**What the exercise asks:** Your answer must consist solely of the line containing "RED MARKER (5th from left) => nothing" and each line after it through the end of the data, copied exactly.

**Given information:**
* * * * * * * * *

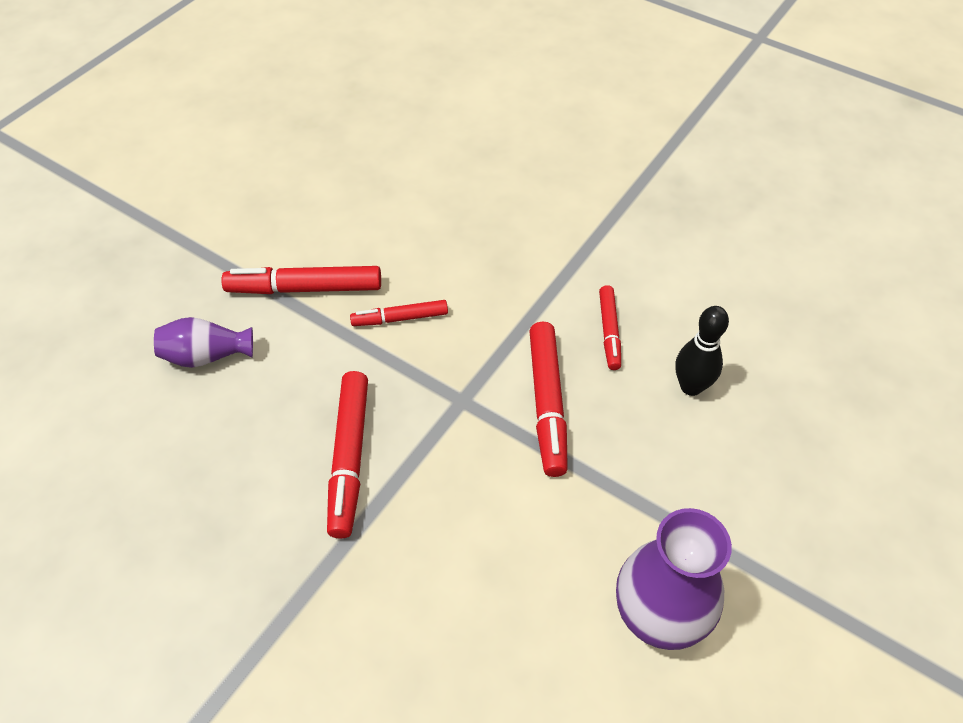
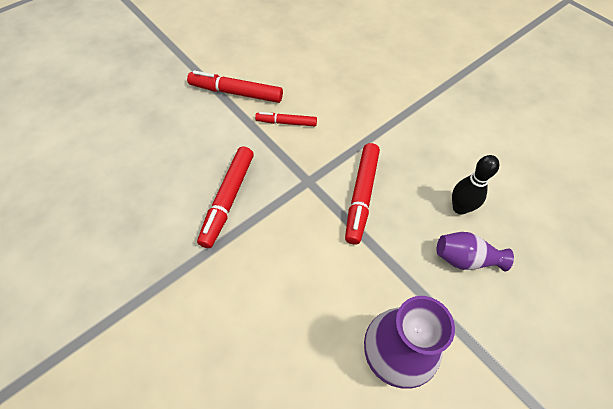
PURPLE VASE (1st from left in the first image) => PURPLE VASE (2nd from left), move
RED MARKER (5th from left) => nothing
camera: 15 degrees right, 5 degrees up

* * * * * * * * *

**Completed task:**
RED MARKER (5th from left) => nothing
camera: 15 degrees right, 5 degrees up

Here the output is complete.